§ JOB
Rewrite the rows from the start through the line containing "Auckland: 12:09 -> 12:12", changing every "none" to "empty" and leaving everything else as it is.

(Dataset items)
· · ·
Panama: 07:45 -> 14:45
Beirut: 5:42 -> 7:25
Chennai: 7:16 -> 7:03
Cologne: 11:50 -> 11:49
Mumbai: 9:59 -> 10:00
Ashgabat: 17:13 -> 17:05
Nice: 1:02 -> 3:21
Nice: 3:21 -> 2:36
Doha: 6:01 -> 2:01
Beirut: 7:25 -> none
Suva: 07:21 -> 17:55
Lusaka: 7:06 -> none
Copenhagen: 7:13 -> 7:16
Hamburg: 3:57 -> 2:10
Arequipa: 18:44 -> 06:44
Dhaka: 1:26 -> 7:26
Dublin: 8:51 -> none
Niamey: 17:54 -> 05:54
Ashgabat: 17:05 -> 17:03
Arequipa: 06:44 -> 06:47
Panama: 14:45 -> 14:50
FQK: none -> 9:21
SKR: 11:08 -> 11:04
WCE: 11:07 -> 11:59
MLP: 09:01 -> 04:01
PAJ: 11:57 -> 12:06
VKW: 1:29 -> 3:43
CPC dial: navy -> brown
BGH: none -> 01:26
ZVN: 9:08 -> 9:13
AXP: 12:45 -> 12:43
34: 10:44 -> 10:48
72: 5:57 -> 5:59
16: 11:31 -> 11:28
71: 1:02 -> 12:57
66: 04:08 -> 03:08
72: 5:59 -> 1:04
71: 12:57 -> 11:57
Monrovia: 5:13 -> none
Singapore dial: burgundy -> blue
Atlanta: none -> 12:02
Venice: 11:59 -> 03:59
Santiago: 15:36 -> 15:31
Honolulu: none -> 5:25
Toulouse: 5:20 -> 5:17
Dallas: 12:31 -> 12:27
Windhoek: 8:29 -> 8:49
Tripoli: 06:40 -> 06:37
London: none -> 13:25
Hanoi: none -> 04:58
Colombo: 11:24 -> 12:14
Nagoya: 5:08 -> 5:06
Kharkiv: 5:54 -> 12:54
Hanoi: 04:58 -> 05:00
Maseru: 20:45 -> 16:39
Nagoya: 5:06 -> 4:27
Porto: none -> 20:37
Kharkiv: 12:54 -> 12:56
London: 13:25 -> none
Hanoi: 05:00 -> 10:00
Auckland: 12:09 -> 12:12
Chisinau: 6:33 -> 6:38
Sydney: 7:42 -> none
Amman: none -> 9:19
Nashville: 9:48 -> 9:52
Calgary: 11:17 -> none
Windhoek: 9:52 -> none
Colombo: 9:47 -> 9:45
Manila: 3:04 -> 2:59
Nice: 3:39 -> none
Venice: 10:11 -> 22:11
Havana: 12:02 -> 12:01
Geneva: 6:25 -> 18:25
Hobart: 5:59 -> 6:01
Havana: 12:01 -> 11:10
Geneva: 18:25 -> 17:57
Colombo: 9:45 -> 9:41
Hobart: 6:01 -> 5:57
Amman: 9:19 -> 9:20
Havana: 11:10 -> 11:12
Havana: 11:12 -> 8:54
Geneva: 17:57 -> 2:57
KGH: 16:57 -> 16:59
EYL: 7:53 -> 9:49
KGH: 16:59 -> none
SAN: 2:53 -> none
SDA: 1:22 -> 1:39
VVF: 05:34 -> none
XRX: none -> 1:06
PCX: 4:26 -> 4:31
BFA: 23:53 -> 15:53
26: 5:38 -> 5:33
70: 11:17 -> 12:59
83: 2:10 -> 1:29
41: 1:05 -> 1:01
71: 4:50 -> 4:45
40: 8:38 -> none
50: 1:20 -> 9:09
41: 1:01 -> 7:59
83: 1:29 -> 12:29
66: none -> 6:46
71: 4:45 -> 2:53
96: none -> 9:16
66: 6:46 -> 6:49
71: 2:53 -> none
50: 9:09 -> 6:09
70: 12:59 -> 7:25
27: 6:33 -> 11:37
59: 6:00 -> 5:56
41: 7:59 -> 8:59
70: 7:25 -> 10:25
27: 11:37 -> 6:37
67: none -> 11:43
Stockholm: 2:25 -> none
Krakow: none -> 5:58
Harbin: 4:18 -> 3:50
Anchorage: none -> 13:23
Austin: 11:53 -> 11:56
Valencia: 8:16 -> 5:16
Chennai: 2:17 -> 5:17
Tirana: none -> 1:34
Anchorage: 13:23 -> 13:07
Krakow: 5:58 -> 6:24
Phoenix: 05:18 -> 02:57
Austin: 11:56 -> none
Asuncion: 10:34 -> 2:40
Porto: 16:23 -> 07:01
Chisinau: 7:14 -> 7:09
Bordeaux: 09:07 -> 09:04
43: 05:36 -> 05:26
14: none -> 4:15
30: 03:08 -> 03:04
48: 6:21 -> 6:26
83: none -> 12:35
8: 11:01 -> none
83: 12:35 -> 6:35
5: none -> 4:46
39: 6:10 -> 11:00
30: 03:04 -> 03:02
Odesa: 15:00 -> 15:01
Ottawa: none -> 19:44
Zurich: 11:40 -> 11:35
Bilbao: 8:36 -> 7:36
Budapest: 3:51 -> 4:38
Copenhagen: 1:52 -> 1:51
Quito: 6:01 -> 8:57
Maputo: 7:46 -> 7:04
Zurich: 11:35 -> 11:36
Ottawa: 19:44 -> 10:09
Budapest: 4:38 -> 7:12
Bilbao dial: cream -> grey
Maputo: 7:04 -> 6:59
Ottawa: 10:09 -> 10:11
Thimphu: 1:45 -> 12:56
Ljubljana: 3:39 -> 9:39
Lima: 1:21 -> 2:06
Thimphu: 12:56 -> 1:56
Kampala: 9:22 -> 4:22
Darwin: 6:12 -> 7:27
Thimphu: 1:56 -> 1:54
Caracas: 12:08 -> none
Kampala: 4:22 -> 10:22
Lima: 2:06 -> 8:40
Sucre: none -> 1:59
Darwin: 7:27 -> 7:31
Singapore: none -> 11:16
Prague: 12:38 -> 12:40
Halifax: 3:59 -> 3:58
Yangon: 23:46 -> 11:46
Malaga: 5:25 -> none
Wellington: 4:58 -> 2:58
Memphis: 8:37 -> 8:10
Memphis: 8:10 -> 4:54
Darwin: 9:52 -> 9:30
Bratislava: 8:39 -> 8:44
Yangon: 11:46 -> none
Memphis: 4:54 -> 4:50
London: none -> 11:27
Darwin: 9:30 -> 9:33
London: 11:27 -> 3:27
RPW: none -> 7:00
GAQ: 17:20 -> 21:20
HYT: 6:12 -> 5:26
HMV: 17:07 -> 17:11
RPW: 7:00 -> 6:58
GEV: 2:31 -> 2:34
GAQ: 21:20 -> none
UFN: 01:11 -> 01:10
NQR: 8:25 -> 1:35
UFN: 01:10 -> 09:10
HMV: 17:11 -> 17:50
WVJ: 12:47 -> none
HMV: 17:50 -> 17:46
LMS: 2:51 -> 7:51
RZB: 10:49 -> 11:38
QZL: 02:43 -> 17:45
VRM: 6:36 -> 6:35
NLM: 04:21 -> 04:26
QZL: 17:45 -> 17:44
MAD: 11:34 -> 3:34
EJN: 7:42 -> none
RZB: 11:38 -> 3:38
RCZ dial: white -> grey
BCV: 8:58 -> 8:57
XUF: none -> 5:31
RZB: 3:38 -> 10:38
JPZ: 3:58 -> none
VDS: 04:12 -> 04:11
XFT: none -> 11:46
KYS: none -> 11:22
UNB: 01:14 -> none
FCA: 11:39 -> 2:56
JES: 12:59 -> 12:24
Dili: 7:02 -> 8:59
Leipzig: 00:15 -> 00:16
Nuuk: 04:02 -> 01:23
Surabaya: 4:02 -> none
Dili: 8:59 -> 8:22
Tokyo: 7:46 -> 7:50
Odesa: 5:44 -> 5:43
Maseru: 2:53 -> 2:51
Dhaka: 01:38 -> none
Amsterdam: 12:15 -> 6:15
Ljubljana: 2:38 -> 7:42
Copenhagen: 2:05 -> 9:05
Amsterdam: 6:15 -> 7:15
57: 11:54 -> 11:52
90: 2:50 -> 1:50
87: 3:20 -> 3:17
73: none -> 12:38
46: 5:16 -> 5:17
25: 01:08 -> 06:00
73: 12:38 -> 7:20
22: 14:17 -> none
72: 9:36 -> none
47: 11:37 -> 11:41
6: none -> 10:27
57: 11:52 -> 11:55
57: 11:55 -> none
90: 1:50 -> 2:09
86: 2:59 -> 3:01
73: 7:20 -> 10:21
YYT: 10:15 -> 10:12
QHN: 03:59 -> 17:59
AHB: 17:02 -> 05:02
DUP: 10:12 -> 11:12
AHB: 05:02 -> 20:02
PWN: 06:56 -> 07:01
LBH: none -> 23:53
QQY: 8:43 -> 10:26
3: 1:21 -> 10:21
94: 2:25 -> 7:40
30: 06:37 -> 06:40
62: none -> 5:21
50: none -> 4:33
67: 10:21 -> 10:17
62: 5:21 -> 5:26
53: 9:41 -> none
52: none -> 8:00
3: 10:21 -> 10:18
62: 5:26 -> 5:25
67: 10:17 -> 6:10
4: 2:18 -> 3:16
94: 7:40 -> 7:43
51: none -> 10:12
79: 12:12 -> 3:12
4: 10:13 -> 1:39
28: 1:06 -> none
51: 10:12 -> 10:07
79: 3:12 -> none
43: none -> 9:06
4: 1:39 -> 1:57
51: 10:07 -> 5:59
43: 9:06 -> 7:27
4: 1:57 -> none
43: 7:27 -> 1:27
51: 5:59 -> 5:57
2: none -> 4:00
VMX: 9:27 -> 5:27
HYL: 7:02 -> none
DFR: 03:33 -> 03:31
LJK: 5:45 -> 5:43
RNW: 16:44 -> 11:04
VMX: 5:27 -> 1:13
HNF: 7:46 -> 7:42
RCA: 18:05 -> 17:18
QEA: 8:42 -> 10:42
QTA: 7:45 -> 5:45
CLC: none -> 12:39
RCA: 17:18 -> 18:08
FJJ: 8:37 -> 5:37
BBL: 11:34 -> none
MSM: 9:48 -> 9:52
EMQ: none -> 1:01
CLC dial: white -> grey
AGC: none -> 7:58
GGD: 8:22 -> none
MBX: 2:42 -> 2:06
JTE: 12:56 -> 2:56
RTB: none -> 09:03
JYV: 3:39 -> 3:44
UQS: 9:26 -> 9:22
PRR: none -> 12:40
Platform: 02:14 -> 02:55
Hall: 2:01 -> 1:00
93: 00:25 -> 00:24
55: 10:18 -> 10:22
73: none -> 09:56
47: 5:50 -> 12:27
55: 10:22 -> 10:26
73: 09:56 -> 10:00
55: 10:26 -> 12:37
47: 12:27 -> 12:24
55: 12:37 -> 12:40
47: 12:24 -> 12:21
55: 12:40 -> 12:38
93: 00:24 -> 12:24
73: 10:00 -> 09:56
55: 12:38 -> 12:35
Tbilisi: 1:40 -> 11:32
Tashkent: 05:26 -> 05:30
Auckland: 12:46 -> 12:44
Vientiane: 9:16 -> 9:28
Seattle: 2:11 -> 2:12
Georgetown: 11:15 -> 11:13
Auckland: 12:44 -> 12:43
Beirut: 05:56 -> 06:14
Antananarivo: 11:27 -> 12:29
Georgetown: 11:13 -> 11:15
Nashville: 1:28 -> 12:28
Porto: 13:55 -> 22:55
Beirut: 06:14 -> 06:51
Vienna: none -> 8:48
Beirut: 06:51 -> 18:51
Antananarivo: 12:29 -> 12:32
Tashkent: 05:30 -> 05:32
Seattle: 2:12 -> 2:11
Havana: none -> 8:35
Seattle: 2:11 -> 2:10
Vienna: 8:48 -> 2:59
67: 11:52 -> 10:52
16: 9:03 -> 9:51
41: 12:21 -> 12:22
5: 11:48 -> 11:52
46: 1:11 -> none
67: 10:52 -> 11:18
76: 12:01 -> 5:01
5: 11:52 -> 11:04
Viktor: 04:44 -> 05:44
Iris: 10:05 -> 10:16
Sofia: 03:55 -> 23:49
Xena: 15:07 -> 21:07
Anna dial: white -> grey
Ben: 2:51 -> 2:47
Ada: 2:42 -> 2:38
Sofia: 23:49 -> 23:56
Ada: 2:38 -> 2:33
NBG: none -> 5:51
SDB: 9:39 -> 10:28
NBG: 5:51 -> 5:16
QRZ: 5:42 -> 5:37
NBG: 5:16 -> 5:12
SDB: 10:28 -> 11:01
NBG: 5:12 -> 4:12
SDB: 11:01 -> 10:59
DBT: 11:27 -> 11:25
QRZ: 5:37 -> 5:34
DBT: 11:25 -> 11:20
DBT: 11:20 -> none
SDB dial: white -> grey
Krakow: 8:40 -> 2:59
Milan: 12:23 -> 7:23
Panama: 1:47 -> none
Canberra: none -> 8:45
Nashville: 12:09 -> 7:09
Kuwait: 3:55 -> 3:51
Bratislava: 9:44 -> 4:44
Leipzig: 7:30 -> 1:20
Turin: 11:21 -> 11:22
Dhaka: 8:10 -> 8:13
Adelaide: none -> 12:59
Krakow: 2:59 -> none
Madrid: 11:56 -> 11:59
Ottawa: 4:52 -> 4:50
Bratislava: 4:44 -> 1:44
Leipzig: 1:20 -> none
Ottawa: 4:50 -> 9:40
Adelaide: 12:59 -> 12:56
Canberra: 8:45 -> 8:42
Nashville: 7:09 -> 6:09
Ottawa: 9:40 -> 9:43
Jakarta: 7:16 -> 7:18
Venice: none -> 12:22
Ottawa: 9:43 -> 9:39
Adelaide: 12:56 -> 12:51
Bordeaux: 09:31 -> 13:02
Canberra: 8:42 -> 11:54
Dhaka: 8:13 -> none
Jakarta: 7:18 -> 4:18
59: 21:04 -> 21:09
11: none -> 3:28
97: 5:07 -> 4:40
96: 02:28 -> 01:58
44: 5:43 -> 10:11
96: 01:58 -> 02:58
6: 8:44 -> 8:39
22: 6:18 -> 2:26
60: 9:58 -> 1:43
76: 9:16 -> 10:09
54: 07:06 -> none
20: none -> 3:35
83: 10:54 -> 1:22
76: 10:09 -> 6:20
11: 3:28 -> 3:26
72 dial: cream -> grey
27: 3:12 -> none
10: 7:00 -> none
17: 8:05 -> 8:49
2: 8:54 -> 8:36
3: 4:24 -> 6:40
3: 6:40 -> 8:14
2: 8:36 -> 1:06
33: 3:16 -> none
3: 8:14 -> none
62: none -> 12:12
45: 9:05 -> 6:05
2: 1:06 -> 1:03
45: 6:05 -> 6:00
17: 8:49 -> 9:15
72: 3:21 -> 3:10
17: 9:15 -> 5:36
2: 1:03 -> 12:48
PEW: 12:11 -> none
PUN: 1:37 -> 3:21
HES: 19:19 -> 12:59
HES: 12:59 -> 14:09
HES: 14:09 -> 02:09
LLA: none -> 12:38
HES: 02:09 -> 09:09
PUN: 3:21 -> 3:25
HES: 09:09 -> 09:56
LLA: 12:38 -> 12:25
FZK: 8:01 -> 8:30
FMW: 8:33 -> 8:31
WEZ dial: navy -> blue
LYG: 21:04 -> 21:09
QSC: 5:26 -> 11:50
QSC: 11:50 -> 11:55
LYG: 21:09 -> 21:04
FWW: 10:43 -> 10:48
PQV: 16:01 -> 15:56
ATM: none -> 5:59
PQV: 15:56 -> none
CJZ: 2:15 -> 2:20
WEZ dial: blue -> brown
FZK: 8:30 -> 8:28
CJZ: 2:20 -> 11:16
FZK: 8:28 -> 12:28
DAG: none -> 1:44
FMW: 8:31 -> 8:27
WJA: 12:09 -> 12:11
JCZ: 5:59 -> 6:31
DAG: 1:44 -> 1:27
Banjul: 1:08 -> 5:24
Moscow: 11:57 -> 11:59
· · ·
§ ANSWER TO THIS EXERCISE
Panama: 07:45 -> 14:45
Beirut: 5:42 -> 7:25
Chennai: 7:16 -> 7:03
Cologne: 11:50 -> 11:49
Mumbai: 9:59 -> 10:00
Ashgabat: 17:13 -> 17:05
Nice: 1:02 -> 3:21
Nice: 3:21 -> 2:36
Doha: 6:01 -> 2:01
Beirut: 7:25 -> empty
Suva: 07:21 -> 17:55
Lusaka: 7:06 -> empty
Copenhagen: 7:13 -> 7:16
Hamburg: 3:57 -> 2:10
Arequipa: 18:44 -> 06:44
Dhaka: 1:26 -> 7:26
Dublin: 8:51 -> empty
Niamey: 17:54 -> 05:54
Ashgabat: 17:05 -> 17:03
Arequipa: 06:44 -> 06:47
Panama: 14:45 -> 14:50
FQK: empty -> 9:21
SKR: 11:08 -> 11:04
WCE: 11:07 -> 11:59
MLP: 09:01 -> 04:01
PAJ: 11:57 -> 12:06
VKW: 1:29 -> 3:43
CPC dial: navy -> brown
BGH: empty -> 01:26
ZVN: 9:08 -> 9:13
AXP: 12:45 -> 12:43
34: 10:44 -> 10:48
72: 5:57 -> 5:59
16: 11:31 -> 11:28
71: 1:02 -> 12:57
66: 04:08 -> 03:08
72: 5:59 -> 1:04
71: 12:57 -> 11:57
Monrovia: 5:13 -> empty
Singapore dial: burgundy -> blue
Atlanta: empty -> 12:02
Venice: 11:59 -> 03:59
Santiago: 15:36 -> 15:31
Honolulu: empty -> 5:25
Toulouse: 5:20 -> 5:17
Dallas: 12:31 -> 12:27
Windhoek: 8:29 -> 8:49
Tripoli: 06:40 -> 06:37
London: empty -> 13:25
Hanoi: empty -> 04:58
Colombo: 11:24 -> 12:14
Nagoya: 5:08 -> 5:06
Kharkiv: 5:54 -> 12:54
Hanoi: 04:58 -> 05:00
Maseru: 20:45 -> 16:39
Nagoya: 5:06 -> 4:27
Porto: empty -> 20:37
Kharkiv: 12:54 -> 12:56
London: 13:25 -> empty
Hanoi: 05:00 -> 10:00
Auckland: 12:09 -> 12:12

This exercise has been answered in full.